● PROVIDED DATA:

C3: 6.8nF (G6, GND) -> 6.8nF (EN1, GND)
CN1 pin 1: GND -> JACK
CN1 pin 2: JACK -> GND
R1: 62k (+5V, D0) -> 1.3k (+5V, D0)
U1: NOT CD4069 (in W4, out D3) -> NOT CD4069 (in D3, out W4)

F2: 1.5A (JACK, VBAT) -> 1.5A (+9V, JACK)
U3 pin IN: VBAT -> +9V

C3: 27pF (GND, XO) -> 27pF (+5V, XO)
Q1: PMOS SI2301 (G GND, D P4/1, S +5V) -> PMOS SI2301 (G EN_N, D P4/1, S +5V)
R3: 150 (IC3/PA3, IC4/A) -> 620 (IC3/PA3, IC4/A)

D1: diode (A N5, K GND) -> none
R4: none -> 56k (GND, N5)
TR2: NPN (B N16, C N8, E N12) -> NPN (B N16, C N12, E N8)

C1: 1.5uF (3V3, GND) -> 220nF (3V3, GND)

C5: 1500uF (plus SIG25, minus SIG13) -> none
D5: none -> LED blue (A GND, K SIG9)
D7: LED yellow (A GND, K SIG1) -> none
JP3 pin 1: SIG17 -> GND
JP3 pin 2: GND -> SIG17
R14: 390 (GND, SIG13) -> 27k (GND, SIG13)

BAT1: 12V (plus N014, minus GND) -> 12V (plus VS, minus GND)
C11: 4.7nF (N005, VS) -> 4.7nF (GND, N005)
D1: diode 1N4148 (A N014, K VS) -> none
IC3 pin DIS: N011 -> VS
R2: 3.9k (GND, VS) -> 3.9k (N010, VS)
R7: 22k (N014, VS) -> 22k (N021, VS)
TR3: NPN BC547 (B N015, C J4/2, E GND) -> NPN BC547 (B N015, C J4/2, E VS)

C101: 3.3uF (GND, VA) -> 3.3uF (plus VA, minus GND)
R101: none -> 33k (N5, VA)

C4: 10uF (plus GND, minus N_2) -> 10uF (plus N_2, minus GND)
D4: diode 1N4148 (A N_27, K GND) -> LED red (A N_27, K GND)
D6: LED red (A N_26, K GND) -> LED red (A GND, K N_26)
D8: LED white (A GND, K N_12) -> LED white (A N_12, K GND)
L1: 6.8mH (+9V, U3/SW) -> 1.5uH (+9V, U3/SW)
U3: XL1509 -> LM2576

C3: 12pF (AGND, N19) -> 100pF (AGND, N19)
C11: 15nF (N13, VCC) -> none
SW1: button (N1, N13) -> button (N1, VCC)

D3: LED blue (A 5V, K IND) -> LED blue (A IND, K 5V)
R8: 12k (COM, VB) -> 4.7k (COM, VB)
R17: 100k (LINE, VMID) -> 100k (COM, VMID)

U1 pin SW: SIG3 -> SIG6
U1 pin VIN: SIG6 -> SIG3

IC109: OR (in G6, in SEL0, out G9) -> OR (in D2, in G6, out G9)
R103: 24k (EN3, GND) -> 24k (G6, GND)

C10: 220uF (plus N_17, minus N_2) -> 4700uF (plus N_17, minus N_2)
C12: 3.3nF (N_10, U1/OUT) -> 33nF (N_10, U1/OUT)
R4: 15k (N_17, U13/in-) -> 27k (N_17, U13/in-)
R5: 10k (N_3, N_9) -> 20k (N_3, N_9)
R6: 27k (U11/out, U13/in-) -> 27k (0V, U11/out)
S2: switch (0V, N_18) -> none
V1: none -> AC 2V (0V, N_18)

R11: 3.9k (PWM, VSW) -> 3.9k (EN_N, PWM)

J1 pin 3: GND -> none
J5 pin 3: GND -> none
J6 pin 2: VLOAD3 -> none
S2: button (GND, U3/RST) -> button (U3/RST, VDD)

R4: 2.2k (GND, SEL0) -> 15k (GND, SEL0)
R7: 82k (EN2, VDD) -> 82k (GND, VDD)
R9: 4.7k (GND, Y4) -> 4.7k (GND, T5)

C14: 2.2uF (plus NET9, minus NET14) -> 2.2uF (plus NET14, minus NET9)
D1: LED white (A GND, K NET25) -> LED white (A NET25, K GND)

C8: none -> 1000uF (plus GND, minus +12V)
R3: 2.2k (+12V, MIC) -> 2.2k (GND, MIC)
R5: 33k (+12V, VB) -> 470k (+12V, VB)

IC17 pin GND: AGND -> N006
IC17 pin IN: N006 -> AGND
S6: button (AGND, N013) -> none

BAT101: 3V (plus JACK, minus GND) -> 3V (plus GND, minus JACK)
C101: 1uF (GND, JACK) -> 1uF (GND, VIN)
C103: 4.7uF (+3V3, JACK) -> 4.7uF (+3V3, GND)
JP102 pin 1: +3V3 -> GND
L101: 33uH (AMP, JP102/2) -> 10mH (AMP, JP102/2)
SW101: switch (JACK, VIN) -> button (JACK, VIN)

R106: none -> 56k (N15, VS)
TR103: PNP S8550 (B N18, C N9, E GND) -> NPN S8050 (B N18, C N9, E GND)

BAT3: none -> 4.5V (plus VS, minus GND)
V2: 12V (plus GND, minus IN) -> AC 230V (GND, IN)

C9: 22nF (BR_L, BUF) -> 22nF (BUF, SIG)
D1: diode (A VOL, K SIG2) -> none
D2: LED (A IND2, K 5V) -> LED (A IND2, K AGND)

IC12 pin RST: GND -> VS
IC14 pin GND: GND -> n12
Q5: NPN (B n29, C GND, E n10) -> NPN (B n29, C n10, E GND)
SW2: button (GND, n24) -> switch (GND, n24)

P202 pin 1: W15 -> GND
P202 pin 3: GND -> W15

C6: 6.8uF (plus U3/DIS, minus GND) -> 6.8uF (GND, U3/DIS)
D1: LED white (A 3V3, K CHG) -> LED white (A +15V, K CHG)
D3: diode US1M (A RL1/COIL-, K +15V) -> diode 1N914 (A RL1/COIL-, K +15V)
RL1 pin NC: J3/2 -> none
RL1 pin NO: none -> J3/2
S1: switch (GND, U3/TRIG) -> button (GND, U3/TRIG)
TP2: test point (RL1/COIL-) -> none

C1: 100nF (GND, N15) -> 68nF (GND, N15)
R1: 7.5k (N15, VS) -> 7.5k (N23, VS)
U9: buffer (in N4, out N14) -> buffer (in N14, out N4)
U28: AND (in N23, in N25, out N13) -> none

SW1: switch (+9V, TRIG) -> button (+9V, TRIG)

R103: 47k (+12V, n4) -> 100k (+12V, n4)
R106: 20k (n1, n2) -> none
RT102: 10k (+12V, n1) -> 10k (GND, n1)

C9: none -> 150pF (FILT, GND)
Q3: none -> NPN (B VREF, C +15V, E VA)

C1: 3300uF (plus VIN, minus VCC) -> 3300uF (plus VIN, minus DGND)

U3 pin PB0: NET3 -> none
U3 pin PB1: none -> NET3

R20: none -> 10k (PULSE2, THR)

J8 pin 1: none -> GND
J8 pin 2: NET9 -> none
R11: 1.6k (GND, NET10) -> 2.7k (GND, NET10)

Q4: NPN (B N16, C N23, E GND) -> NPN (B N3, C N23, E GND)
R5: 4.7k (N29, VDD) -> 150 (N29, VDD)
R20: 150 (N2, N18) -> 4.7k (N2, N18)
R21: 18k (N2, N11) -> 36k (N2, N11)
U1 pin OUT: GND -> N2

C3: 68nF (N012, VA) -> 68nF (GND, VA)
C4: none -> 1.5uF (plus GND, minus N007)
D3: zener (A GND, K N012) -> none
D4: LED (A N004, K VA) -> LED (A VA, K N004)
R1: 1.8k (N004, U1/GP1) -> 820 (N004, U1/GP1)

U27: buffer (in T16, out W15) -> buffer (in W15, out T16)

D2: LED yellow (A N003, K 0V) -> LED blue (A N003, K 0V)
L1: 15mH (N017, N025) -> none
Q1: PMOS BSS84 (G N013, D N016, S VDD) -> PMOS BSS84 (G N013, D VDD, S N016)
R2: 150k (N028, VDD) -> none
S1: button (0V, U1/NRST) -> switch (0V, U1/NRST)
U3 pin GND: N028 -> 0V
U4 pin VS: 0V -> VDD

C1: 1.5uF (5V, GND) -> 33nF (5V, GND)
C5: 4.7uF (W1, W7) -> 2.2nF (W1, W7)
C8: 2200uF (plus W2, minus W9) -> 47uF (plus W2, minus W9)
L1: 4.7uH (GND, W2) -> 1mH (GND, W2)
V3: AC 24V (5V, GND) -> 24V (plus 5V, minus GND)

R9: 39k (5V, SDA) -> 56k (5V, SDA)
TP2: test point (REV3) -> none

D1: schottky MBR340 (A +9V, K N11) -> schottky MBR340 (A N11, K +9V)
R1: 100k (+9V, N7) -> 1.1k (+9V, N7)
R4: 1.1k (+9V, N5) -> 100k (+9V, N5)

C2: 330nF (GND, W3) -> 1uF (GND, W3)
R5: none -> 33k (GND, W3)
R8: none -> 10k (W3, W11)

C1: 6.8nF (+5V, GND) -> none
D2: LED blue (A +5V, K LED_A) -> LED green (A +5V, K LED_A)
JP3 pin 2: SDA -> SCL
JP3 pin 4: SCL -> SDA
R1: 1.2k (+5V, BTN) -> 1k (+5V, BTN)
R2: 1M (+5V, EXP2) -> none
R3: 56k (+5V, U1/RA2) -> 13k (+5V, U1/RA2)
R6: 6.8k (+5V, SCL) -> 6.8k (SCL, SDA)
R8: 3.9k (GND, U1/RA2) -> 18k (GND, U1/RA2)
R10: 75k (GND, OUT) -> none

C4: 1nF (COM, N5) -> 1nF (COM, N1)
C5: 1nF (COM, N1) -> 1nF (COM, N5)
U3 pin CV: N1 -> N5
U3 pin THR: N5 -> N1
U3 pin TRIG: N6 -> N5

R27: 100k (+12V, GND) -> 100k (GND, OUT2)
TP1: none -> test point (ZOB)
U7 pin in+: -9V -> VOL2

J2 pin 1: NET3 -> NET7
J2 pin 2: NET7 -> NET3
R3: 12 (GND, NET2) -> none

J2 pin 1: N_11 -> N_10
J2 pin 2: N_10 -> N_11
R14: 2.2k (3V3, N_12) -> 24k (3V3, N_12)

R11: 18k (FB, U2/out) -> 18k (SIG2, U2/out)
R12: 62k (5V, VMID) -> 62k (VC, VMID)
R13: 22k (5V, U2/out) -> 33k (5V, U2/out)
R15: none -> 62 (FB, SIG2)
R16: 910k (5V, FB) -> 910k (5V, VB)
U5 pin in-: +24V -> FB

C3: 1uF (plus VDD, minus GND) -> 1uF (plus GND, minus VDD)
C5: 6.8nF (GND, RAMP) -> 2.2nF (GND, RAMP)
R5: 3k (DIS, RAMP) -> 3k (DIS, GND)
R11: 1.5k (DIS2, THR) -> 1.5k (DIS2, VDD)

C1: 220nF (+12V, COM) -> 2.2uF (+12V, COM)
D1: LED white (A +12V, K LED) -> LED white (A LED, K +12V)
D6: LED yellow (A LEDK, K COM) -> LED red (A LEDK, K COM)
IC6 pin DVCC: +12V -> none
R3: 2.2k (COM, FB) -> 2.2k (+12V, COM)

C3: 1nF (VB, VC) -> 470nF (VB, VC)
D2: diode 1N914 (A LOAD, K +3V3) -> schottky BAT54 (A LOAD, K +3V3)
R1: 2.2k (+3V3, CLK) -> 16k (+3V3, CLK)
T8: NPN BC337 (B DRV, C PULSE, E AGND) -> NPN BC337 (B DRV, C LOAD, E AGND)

● AIM OF THE EXERCISE: All lines from the line holding "C3: 1nF (VB, VC) -> 470nF (VB, VC)" through the end of the records above need to be transcribed exactly, and no other text should appear.

● RESPONSE TO THE EXERCISE:
C3: 1nF (VB, VC) -> 470nF (VB, VC)
D2: diode 1N914 (A LOAD, K +3V3) -> schottky BAT54 (A LOAD, K +3V3)
R1: 2.2k (+3V3, CLK) -> 16k (+3V3, CLK)
T8: NPN BC337 (B DRV, C PULSE, E AGND) -> NPN BC337 (B DRV, C LOAD, E AGND)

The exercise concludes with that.